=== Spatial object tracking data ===
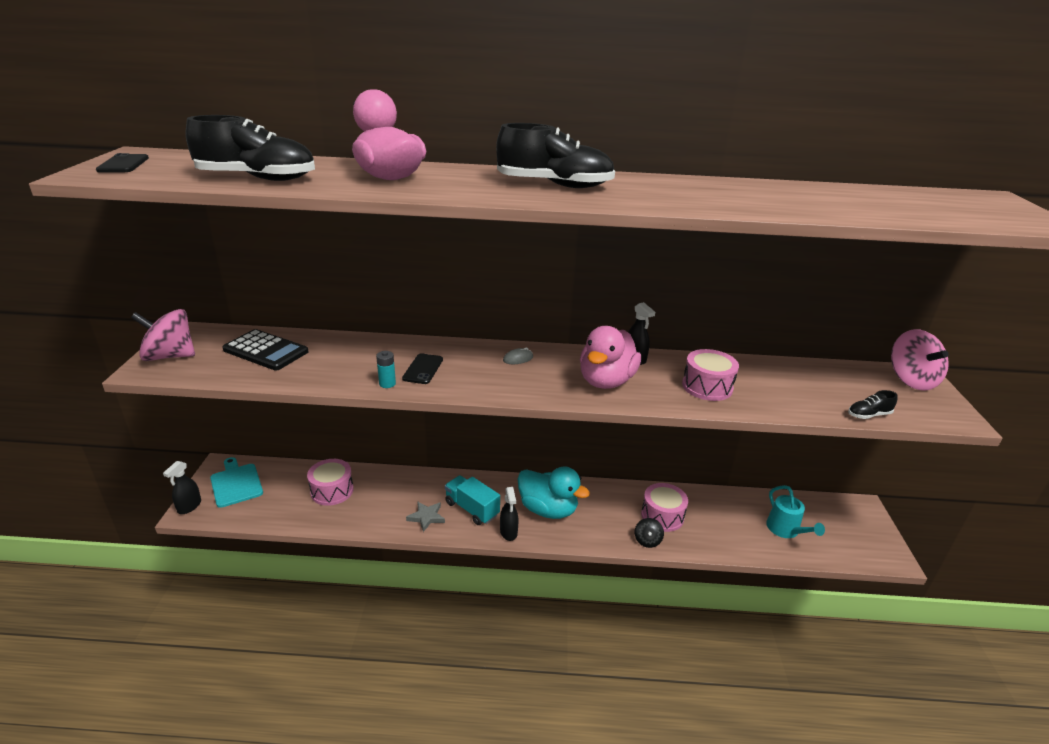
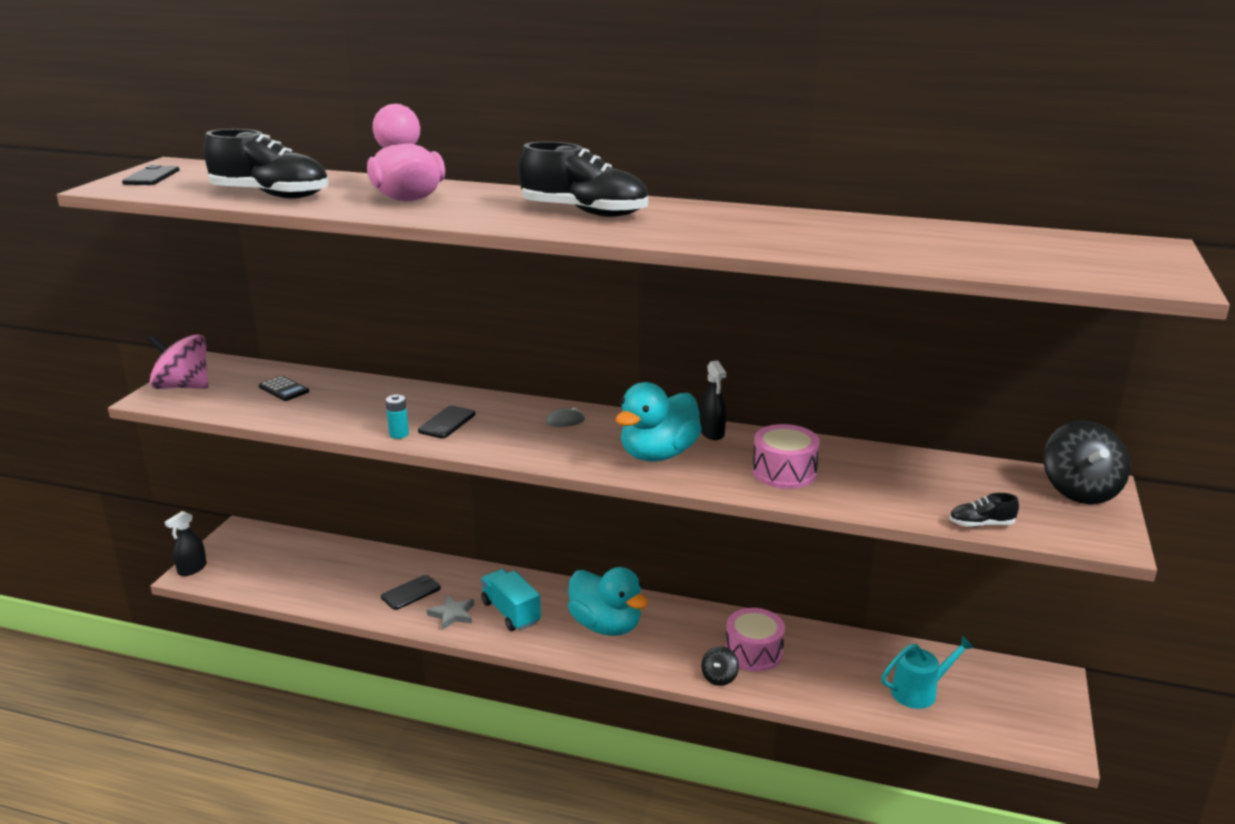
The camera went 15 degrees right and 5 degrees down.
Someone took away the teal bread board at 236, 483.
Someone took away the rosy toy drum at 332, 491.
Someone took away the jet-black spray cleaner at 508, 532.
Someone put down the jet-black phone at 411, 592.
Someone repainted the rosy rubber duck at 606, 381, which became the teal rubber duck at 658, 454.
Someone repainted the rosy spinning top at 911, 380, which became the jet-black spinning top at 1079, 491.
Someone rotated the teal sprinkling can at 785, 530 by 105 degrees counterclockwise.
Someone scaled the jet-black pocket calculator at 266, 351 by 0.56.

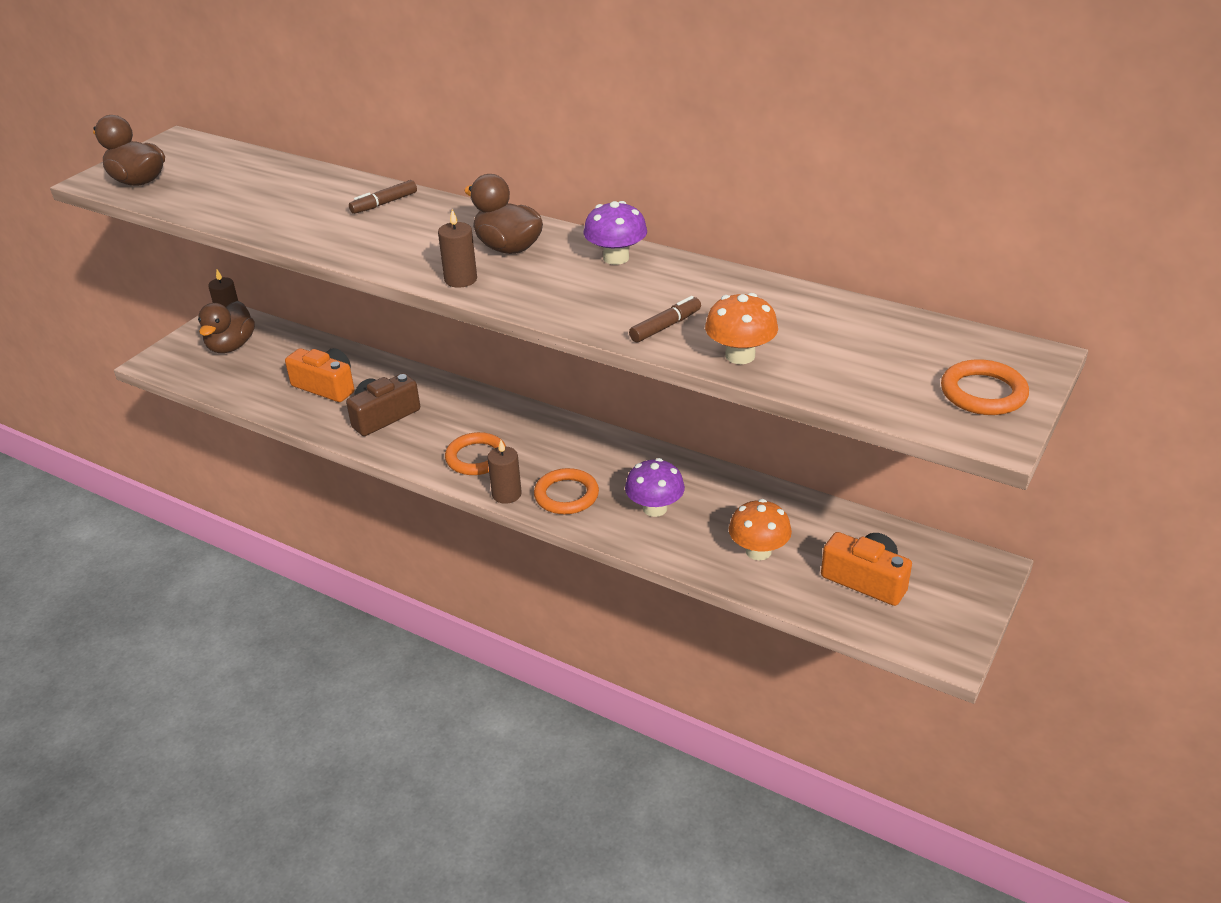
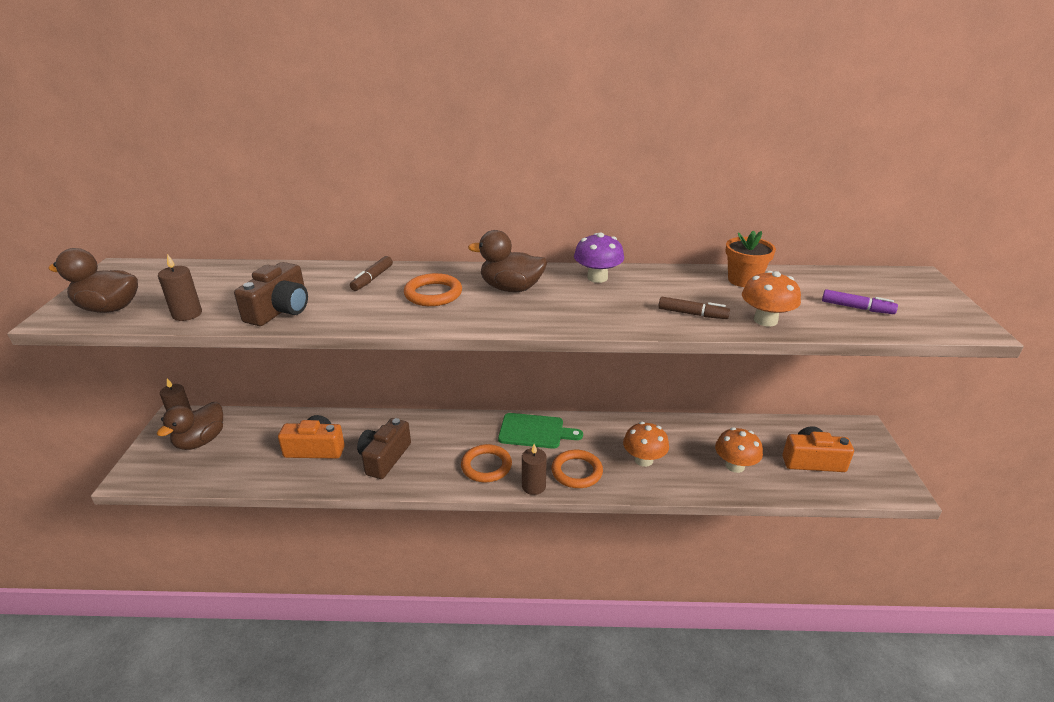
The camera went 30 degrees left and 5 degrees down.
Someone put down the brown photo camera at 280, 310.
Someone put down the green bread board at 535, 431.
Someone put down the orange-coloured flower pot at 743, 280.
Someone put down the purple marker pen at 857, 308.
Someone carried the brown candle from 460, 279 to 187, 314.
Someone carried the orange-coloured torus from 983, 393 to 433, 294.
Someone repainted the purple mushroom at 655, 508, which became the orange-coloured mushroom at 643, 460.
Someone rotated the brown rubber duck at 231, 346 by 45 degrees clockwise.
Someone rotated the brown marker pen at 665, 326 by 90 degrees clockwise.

=== WHAT THE EXERCISE ASKS ===
Wherever the word "away" appears in the records above, copy that line.

=== EXERCISE ANSWER ===
Someone took away the teal bread board at 236, 483.
Someone took away the rosy toy drum at 332, 491.
Someone took away the jet-black spray cleaner at 508, 532.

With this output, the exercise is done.